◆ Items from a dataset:
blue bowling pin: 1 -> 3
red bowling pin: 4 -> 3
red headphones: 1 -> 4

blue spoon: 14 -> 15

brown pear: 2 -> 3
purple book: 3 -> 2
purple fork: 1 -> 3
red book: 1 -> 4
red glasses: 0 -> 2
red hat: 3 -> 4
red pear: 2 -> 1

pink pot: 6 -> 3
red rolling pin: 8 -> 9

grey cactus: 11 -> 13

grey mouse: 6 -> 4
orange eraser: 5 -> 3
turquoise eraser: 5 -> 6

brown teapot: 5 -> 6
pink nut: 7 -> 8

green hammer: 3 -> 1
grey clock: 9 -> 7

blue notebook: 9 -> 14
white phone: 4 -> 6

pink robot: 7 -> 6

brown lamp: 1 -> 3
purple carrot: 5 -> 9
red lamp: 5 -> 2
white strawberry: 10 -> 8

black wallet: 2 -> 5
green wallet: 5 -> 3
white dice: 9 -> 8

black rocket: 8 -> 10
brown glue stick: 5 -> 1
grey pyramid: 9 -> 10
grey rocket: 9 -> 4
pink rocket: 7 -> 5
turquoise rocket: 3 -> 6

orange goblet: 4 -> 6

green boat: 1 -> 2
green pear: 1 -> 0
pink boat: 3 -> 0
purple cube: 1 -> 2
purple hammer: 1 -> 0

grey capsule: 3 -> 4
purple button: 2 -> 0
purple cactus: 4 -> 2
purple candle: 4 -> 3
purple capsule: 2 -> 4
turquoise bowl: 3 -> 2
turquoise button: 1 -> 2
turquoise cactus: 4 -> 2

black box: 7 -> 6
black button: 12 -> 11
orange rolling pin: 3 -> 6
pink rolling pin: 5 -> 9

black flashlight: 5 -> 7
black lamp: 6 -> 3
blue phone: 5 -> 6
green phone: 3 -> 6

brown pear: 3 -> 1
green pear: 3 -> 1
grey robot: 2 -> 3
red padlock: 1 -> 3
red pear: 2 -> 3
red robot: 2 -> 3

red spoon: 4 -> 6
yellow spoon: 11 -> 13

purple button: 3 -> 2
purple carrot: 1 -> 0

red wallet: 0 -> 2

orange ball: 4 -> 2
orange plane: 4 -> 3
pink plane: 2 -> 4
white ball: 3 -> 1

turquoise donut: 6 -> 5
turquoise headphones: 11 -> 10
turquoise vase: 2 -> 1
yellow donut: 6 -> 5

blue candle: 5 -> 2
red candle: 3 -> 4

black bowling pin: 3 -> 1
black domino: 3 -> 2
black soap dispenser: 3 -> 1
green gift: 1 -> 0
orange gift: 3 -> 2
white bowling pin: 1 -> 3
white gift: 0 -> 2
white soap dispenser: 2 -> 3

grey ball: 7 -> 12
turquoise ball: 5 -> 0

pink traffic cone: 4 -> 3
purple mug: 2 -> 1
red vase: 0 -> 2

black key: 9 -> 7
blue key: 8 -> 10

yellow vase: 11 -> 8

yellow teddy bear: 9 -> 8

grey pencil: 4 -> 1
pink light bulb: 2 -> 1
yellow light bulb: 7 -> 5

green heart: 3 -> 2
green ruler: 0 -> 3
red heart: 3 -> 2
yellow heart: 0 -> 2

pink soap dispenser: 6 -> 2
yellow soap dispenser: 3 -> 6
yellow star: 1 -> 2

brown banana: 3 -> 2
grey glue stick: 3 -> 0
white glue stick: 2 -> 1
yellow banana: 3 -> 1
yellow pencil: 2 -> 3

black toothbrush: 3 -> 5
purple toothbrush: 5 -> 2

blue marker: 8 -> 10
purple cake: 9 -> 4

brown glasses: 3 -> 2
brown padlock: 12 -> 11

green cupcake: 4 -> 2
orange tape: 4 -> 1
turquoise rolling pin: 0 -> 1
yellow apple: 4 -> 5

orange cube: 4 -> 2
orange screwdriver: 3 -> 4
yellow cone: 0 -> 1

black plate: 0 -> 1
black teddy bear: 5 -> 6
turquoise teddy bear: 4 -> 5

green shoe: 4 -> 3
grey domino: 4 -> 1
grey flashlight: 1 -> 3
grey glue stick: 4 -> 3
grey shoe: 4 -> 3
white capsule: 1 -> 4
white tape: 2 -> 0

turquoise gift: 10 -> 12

◆ What you should do: What lines above contain the word "capsule"? Please copy each one.

◆ Exercise solution:
grey capsule: 3 -> 4
purple capsule: 2 -> 4
white capsule: 1 -> 4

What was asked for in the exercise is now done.